[Information shown]
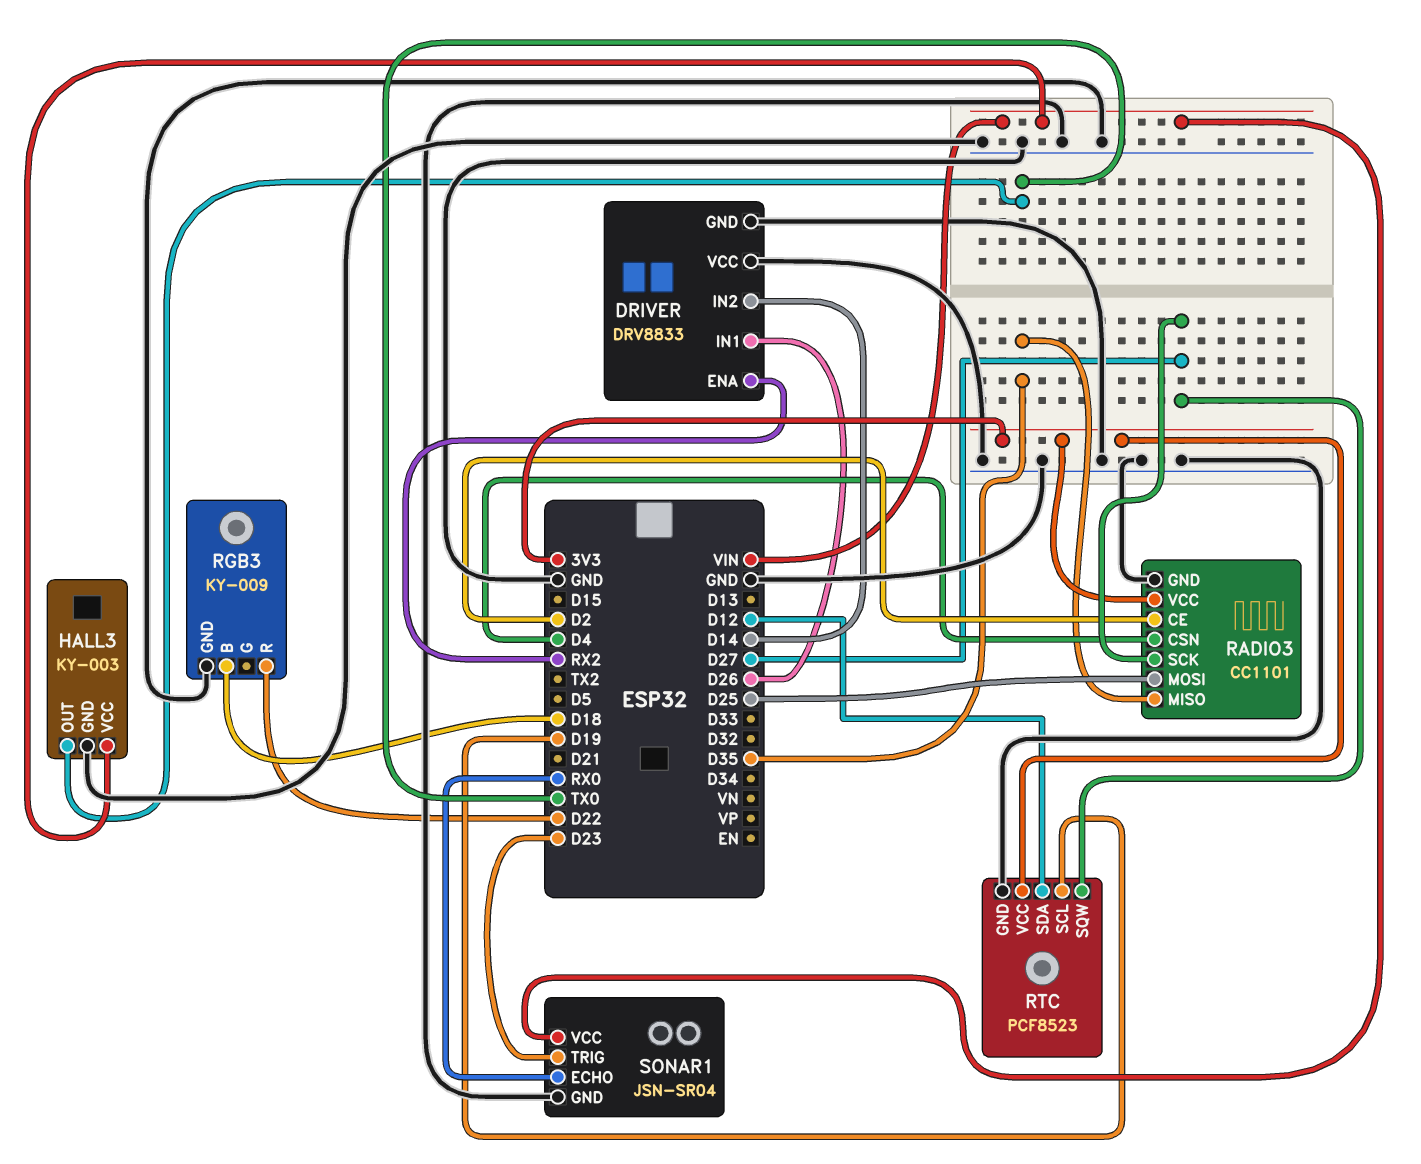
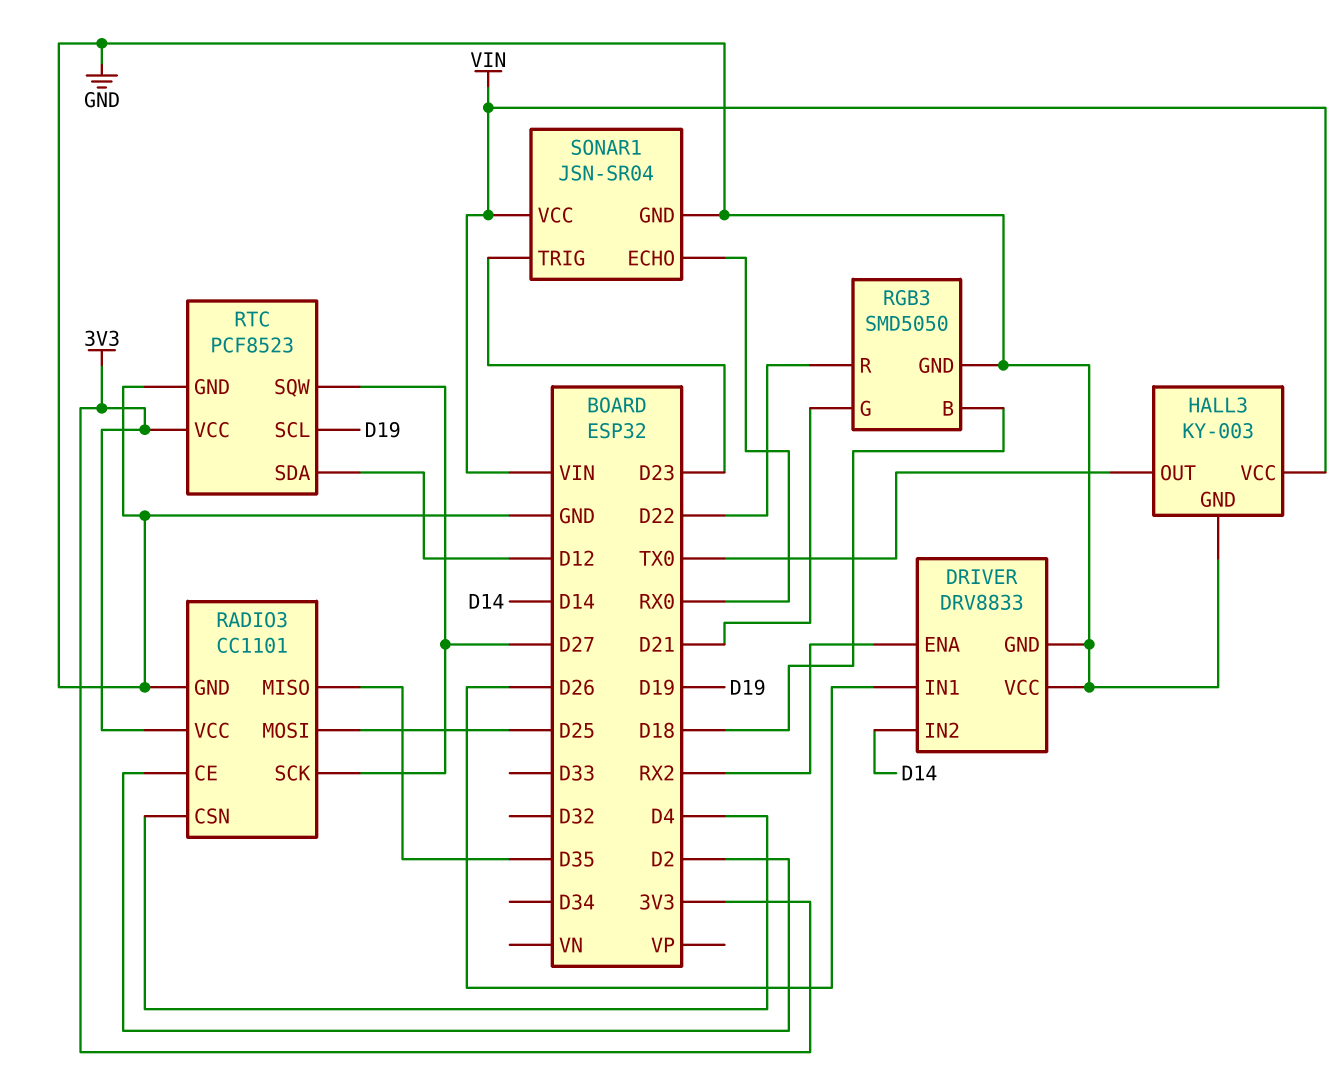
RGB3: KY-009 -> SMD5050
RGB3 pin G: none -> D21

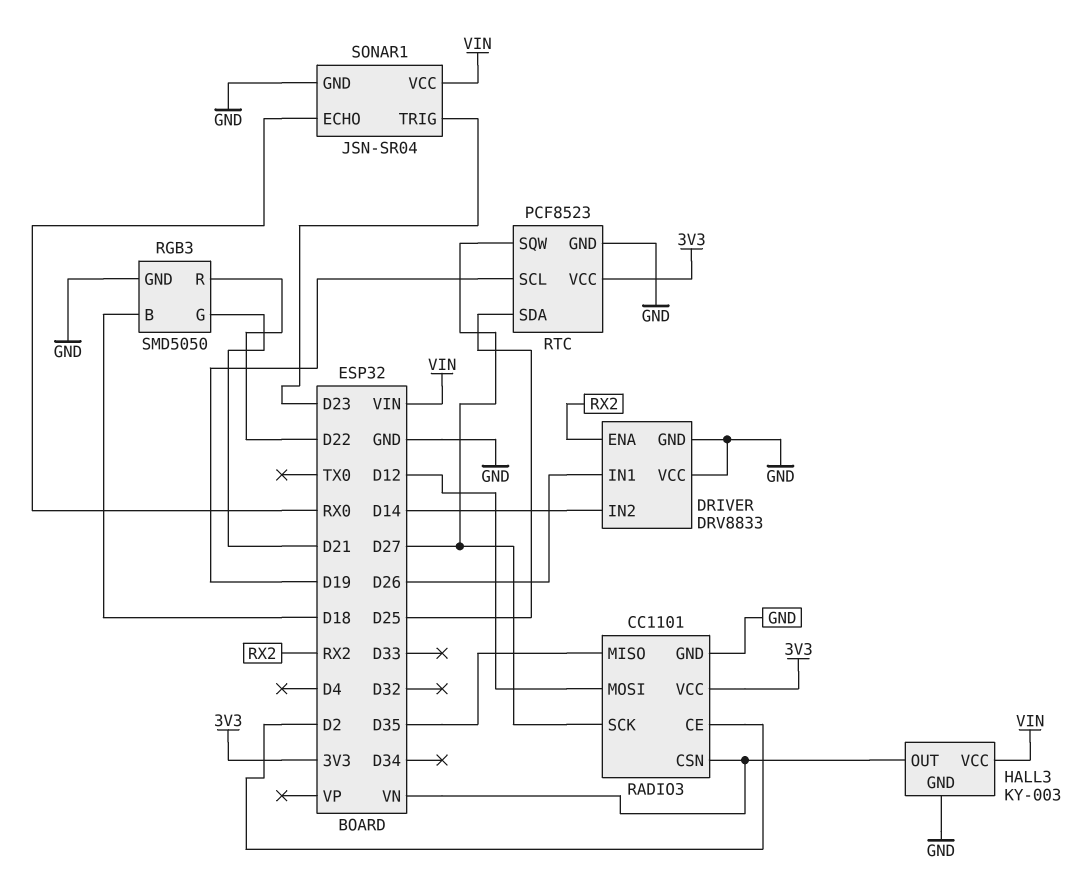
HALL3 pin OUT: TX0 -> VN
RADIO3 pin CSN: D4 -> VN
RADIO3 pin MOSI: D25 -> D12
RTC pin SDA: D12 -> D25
[/Information shown]
[Information shown]
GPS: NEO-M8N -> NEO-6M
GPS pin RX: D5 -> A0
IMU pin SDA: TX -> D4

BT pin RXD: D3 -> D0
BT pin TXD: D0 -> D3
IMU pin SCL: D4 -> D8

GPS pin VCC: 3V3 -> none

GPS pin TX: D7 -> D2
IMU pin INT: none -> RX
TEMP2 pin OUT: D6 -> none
[/Information shown]
[Information shown]
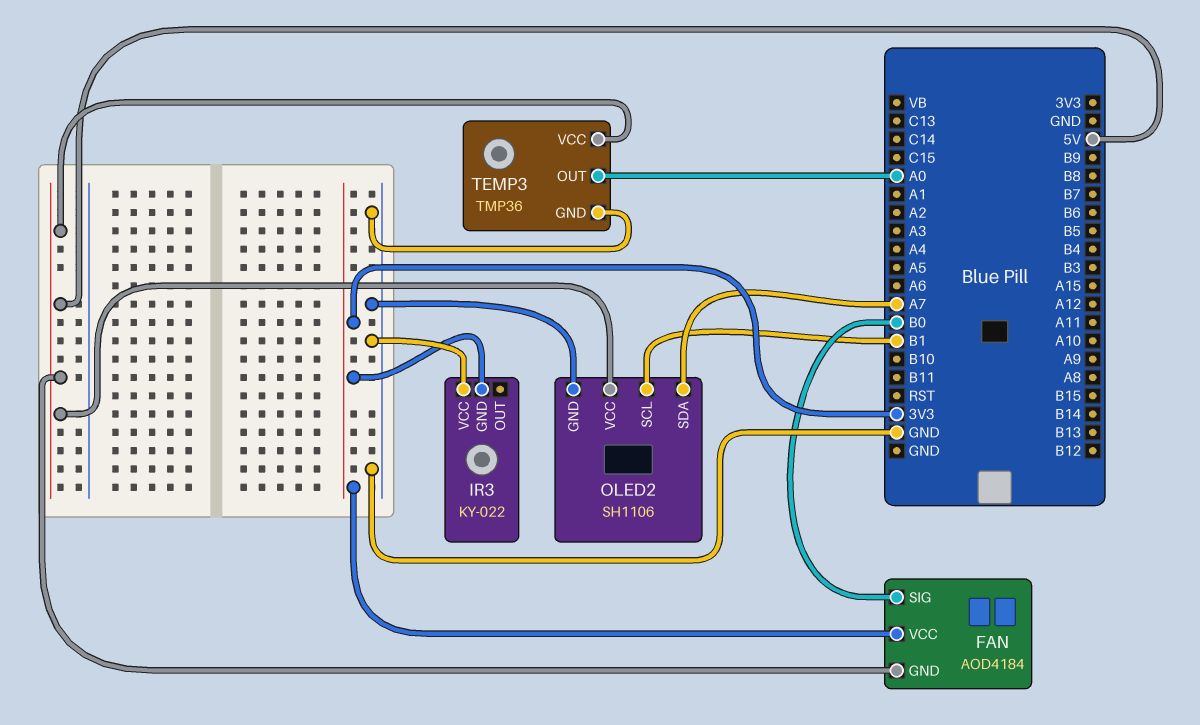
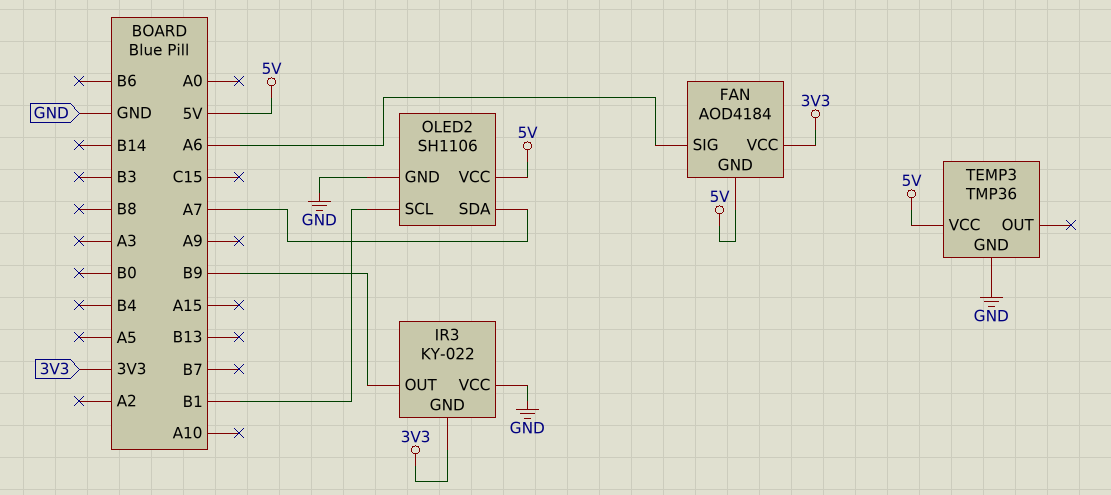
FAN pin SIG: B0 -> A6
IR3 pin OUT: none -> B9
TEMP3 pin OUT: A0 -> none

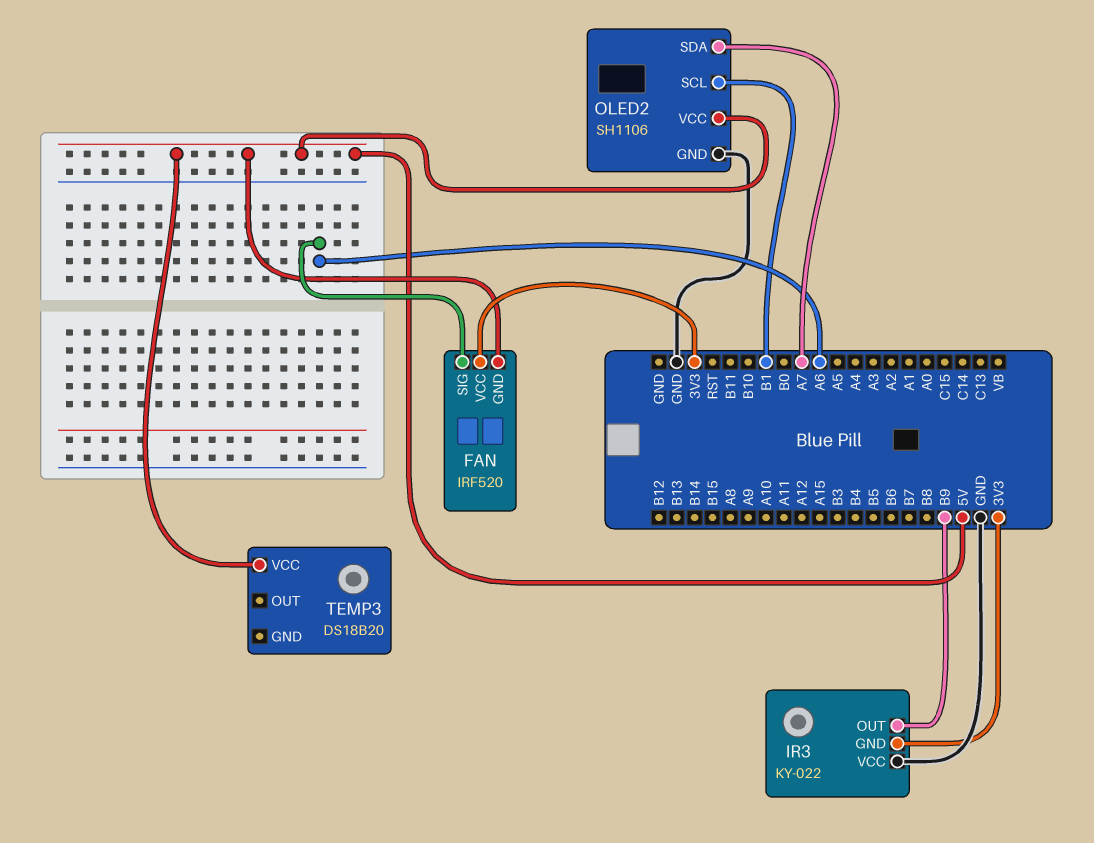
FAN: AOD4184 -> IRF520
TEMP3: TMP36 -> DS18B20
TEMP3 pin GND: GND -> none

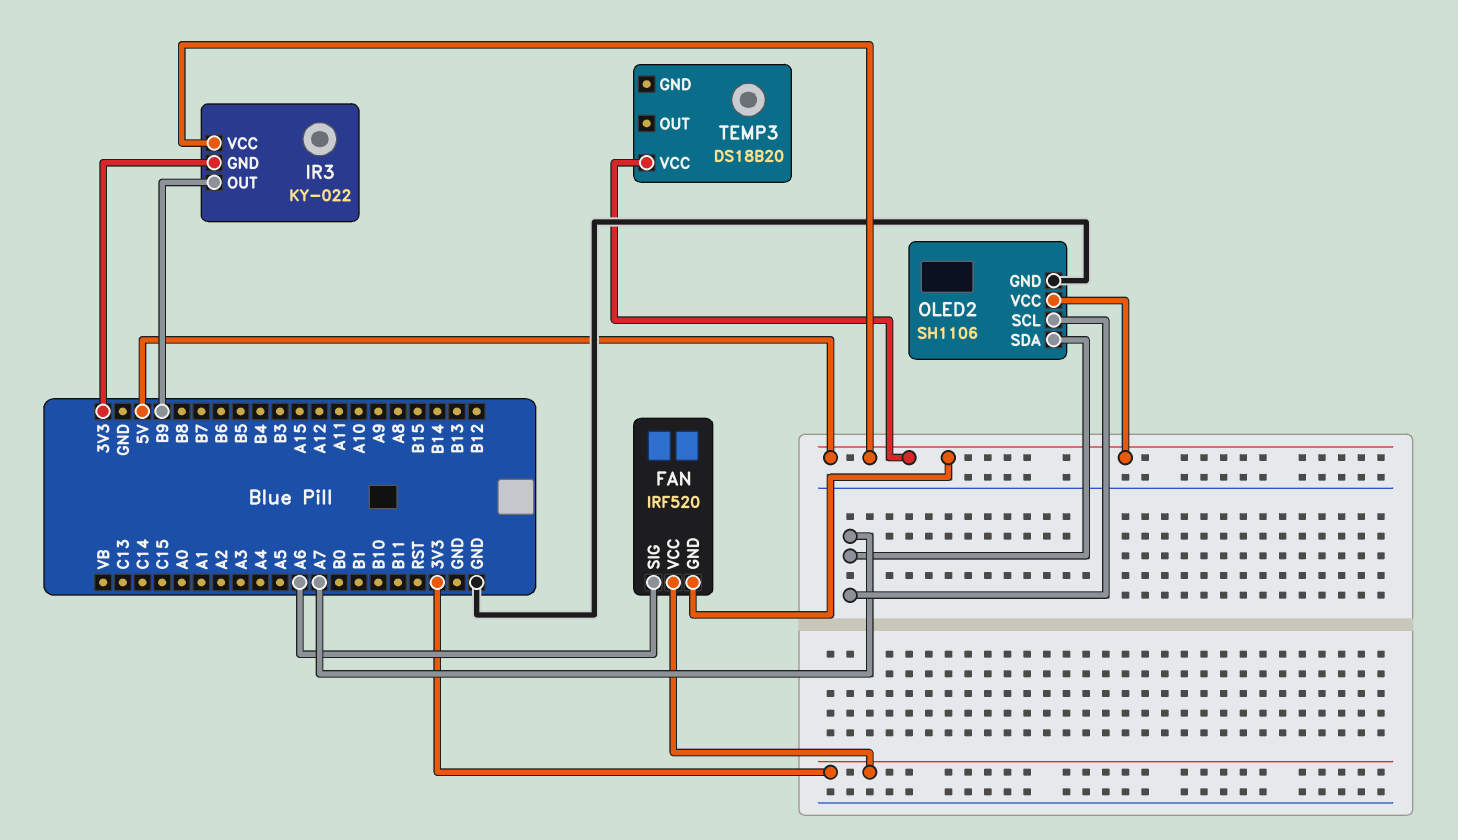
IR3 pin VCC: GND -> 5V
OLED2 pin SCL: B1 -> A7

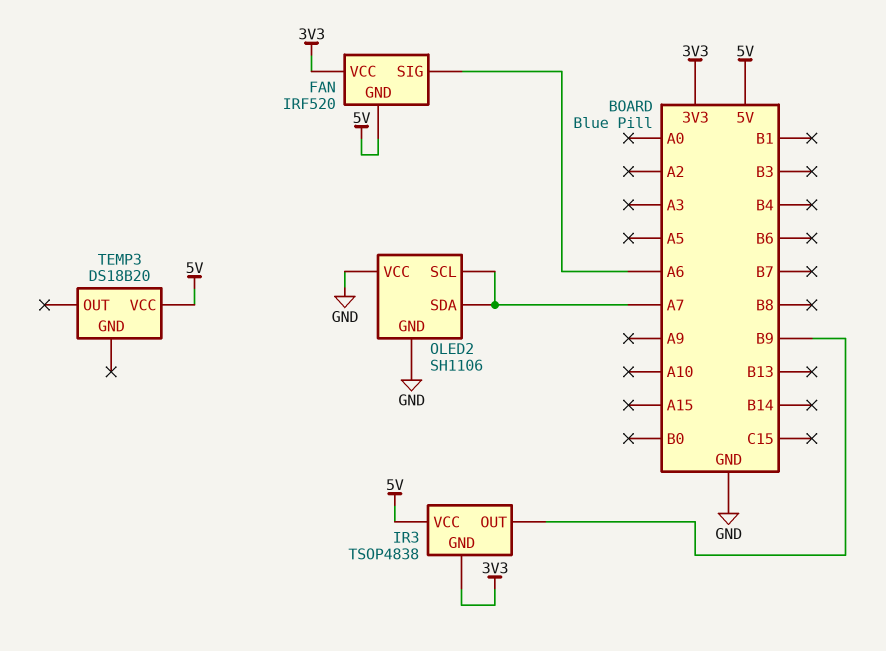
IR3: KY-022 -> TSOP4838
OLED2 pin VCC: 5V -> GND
[/Information shown]
Within the material above, extract exactly the lines that start at the line containing "GPS pin RX: D5 -> A0" and stop after the line containing "TEMP2 pin OUT: D6 -> none", and only those.

GPS pin RX: D5 -> A0
IMU pin SDA: TX -> D4

BT pin RXD: D3 -> D0
BT pin TXD: D0 -> D3
IMU pin SCL: D4 -> D8

GPS pin VCC: 3V3 -> none

GPS pin TX: D7 -> D2
IMU pin INT: none -> RX
TEMP2 pin OUT: D6 -> none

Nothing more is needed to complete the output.